** Opening Supplied material block **

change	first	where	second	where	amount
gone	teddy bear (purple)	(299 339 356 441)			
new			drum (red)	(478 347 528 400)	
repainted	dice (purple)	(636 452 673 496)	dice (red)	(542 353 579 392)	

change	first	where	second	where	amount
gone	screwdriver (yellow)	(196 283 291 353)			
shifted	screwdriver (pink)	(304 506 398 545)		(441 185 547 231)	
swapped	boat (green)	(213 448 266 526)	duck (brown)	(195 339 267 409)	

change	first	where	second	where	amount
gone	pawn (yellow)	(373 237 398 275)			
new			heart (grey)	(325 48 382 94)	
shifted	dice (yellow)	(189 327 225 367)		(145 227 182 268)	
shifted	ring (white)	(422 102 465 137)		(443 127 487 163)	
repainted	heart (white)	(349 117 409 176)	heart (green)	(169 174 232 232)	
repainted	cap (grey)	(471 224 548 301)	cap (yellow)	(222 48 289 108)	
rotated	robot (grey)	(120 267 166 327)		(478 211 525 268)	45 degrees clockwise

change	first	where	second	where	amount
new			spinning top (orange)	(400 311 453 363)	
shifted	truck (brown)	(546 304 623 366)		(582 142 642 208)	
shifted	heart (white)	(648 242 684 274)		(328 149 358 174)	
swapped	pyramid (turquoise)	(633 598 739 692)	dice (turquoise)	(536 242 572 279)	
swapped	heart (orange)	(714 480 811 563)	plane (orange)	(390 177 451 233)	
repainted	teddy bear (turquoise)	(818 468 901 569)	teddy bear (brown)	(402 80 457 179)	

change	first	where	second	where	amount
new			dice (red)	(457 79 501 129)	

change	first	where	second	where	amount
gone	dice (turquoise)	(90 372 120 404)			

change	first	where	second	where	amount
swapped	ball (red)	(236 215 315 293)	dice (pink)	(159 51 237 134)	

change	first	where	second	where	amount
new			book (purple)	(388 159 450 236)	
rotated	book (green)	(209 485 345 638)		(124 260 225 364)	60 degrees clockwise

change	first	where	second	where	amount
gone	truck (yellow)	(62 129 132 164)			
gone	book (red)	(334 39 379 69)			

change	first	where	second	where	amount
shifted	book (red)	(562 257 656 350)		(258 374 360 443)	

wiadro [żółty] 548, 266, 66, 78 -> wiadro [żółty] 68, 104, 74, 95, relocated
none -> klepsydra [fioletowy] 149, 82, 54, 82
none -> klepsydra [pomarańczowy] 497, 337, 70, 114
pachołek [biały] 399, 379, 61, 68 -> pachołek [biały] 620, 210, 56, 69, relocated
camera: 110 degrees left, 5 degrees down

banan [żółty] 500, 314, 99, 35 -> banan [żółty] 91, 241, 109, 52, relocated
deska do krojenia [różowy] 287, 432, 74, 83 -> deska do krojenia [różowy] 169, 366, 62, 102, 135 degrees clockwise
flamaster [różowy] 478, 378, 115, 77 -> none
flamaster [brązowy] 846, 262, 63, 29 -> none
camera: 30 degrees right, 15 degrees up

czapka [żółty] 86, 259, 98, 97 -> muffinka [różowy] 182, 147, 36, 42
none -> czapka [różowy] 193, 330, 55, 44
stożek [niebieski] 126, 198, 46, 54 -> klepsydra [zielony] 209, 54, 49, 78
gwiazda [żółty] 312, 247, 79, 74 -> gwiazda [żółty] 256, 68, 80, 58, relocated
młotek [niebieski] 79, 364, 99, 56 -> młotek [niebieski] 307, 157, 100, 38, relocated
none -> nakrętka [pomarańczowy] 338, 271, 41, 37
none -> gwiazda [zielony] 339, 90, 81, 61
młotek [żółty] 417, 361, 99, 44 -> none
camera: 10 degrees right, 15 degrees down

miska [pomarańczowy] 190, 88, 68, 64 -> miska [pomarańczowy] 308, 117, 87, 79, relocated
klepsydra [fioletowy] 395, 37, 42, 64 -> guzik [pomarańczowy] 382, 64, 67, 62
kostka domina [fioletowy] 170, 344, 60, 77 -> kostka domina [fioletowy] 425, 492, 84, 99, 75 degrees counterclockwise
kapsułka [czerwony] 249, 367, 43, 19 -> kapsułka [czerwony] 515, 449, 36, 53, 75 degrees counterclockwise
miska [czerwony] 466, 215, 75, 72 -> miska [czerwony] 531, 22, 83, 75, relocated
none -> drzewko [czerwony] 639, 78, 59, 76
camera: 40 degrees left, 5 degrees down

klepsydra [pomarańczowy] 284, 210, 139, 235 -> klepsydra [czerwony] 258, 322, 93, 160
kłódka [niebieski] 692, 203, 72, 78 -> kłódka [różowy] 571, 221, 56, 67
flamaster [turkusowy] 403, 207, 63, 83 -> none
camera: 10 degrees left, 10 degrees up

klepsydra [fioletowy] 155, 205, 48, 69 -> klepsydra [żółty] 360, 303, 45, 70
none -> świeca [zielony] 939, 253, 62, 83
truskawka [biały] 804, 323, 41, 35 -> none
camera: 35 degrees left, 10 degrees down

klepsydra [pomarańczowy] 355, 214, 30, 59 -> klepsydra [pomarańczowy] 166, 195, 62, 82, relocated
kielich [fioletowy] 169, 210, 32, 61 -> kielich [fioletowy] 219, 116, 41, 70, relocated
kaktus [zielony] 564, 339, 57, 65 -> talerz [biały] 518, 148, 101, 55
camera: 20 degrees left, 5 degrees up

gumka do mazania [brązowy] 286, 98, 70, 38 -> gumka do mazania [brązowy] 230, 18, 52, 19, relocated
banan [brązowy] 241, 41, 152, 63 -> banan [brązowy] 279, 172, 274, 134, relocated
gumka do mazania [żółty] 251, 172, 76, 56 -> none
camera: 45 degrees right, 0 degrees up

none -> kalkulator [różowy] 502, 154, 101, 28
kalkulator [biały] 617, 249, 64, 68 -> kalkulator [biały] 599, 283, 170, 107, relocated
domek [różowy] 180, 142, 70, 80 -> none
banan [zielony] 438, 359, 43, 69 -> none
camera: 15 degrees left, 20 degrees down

** Closing Supplied material block **

» **Exercise**:
Write out, from the lines above, only those from the line with "none -> gwiazda [zielony] 339, 90, 81, 61" to the line with "kostka domina [fioletowy] 170, 344, 60, 77", exactly as given, including the first and the last.

» **Output below**:
none -> gwiazda [zielony] 339, 90, 81, 61
młotek [żółty] 417, 361, 99, 44 -> none
camera: 10 degrees right, 15 degrees down

miska [pomarańczowy] 190, 88, 68, 64 -> miska [pomarańczowy] 308, 117, 87, 79, relocated
klepsydra [fioletowy] 395, 37, 42, 64 -> guzik [pomarańczowy] 382, 64, 67, 62
kostka domina [fioletowy] 170, 344, 60, 77 -> kostka domina [fioletowy] 425, 492, 84, 99, 75 degrees counterclockwise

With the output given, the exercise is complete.